*What is required:*
Please repeat exactly the lines below from the line with "brown star: (301, 286)" to the line with "cyan square: (105, 287)", including both, and leave out every picture.

*Given data:*

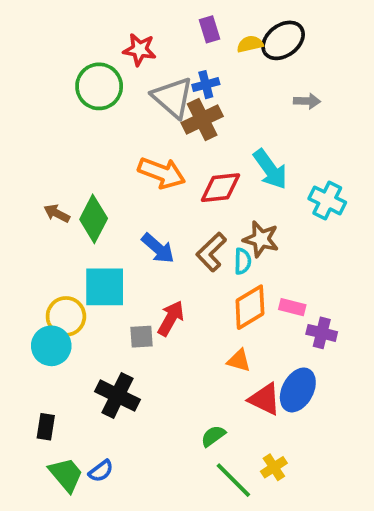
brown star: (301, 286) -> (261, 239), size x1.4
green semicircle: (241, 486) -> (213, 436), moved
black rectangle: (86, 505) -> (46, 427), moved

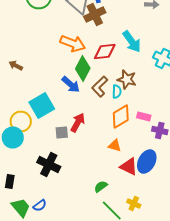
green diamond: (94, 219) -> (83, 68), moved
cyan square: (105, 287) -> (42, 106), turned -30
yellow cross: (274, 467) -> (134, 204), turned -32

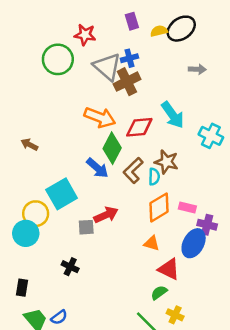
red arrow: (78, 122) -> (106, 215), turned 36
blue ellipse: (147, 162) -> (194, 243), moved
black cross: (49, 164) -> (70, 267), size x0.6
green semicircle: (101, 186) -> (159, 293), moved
--
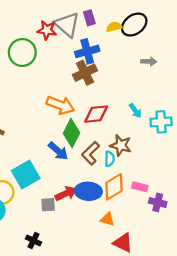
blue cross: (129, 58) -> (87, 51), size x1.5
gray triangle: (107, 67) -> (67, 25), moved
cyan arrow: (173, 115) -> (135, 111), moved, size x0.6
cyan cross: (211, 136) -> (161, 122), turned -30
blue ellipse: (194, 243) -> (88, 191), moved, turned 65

*Your response:*
brown star: (301, 286) -> (261, 239), size x1.4
green semicircle: (241, 486) -> (213, 436), moved
black rectangle: (86, 505) -> (46, 427), moved

green diamond: (94, 219) -> (83, 68), moved
cyan square: (105, 287) -> (42, 106), turned -30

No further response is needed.